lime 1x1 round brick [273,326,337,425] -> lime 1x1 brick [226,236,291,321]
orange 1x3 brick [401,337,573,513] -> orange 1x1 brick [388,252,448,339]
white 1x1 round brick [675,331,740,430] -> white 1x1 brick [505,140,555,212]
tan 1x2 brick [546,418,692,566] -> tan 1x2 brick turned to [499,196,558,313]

* * *

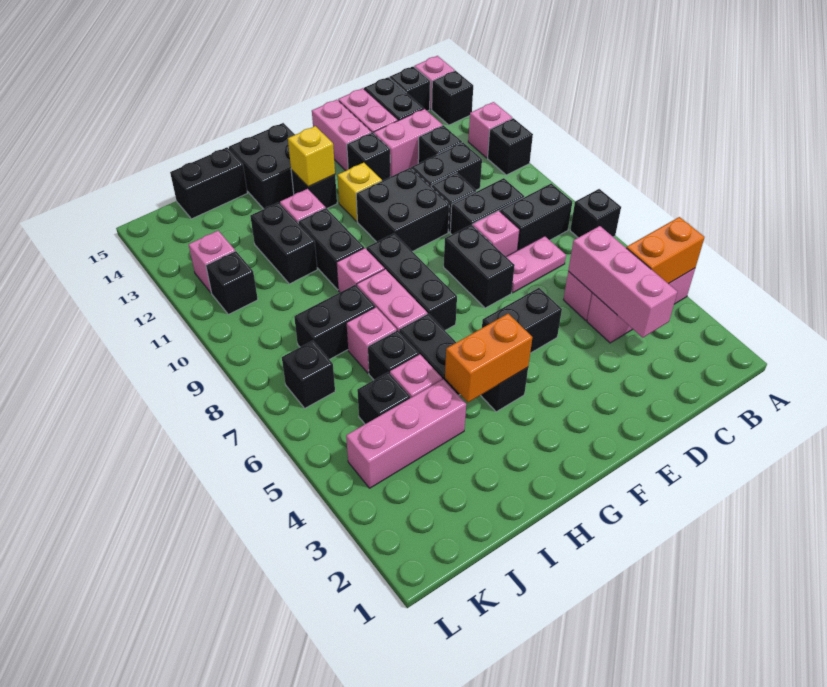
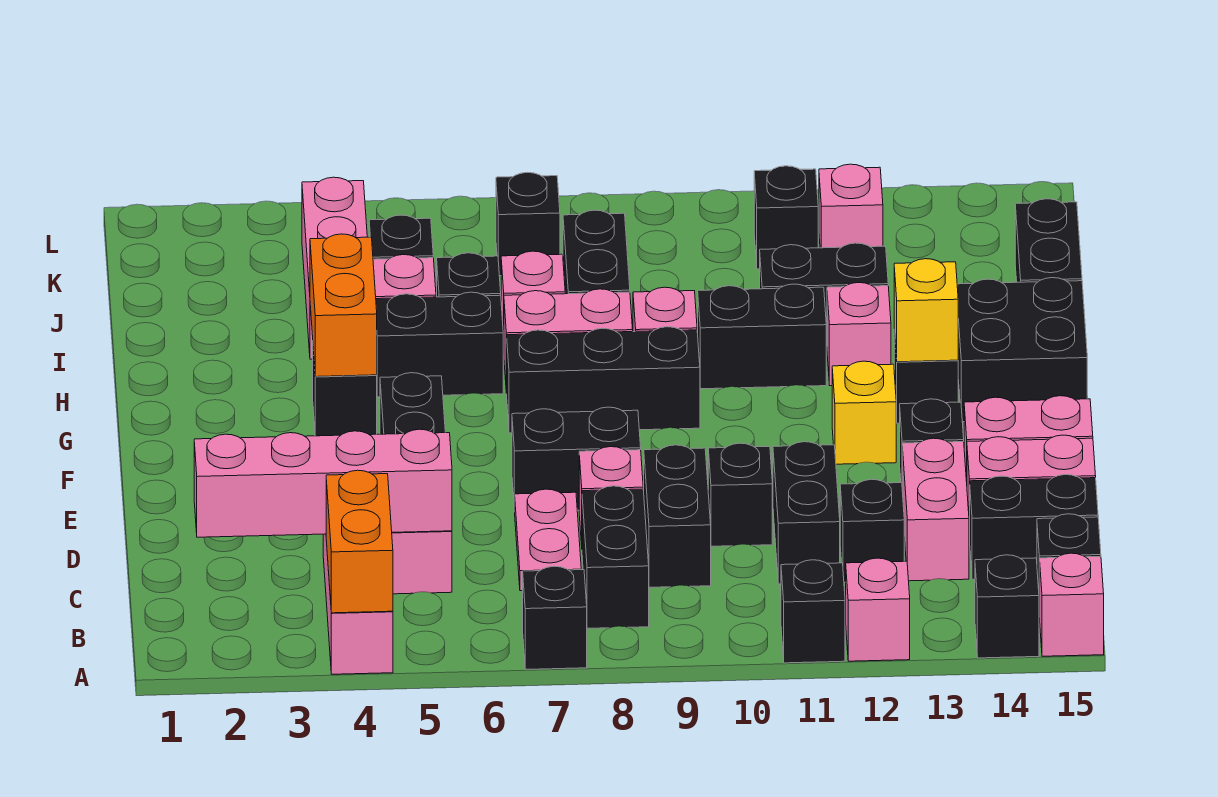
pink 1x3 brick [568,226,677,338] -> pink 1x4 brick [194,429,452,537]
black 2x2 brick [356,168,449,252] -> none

...

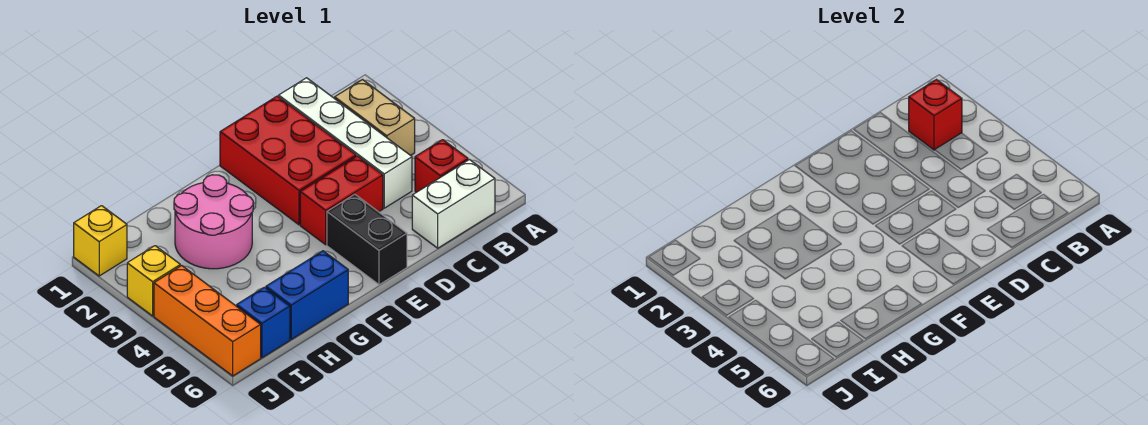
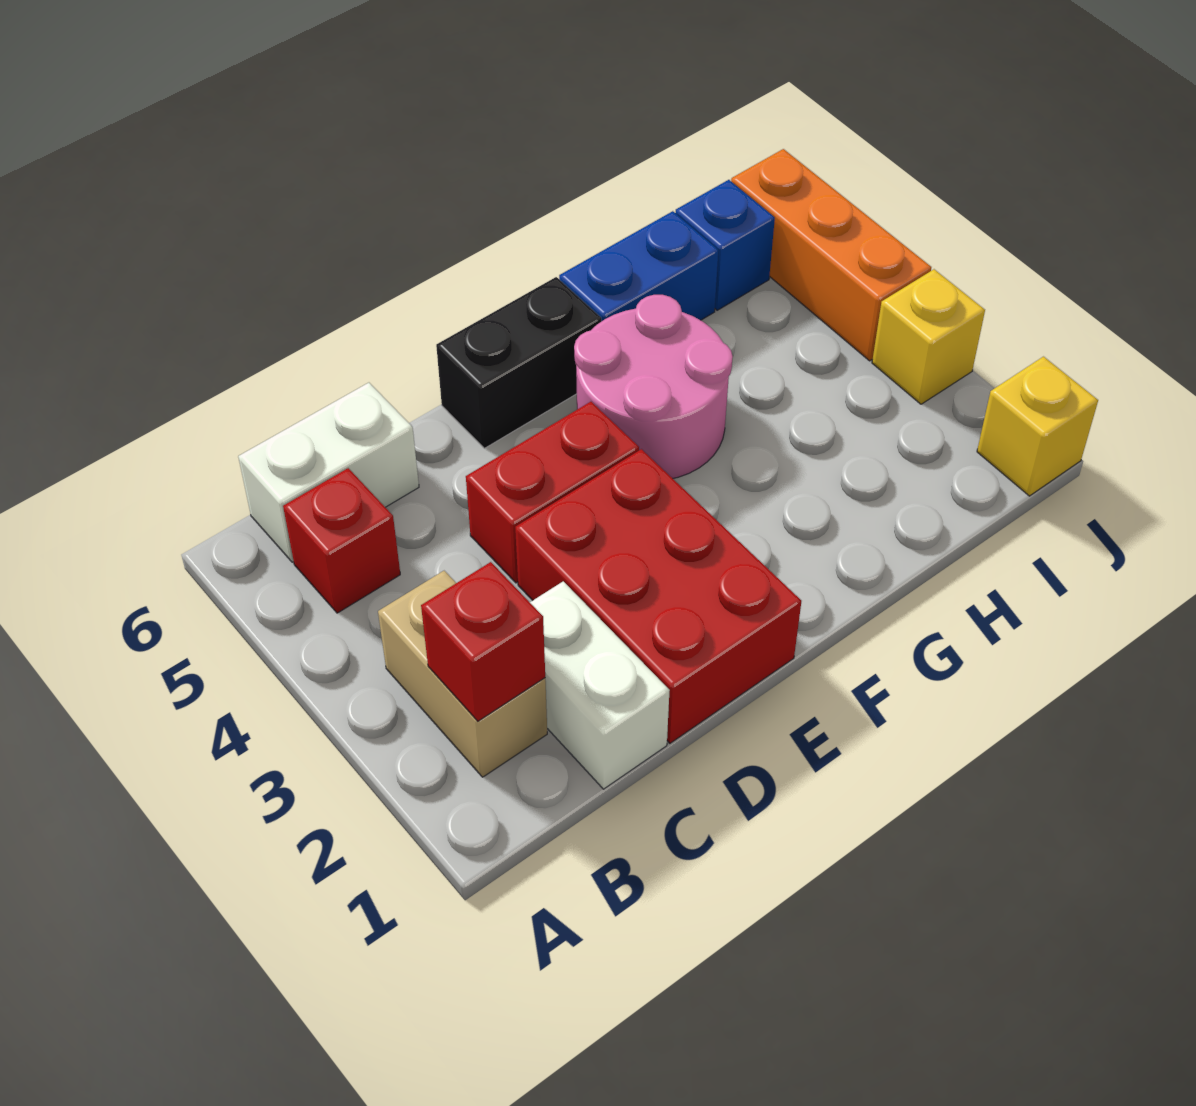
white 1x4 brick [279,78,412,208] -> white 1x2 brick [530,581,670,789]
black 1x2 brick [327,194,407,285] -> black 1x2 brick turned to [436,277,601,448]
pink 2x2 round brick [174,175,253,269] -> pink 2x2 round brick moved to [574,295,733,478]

■ Your task ■
Go through the data above and return each line containing the string "turned".

■ Task answer ■
tan 1x2 brick [546,418,692,566] -> tan 1x2 brick turned to [499,196,558,313]
black 1x2 brick [327,194,407,285] -> black 1x2 brick turned to [436,277,601,448]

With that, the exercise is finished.